### EXERCISE
Pull every line containing "lamp" from the data.

### SOURCE DATA
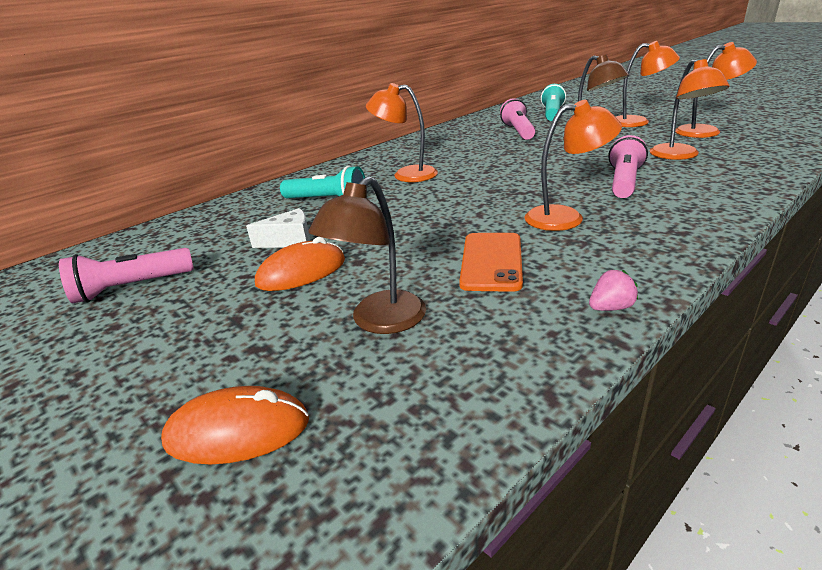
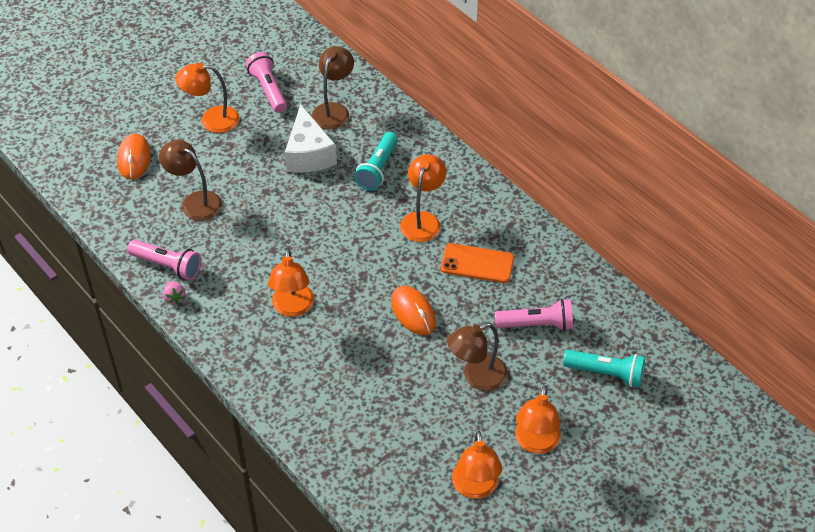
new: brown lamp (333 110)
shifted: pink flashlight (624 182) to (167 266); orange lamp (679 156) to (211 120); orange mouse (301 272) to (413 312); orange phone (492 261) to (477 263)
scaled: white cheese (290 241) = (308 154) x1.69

### ANSWER SECTION
new: brown lamp (333 110)
shifted: pink flashlight (624 182) to (167 266); orange lamp (679 156) to (211 120); orange mouse (301 272) to (413 312); orange phone (492 261) to (477 263)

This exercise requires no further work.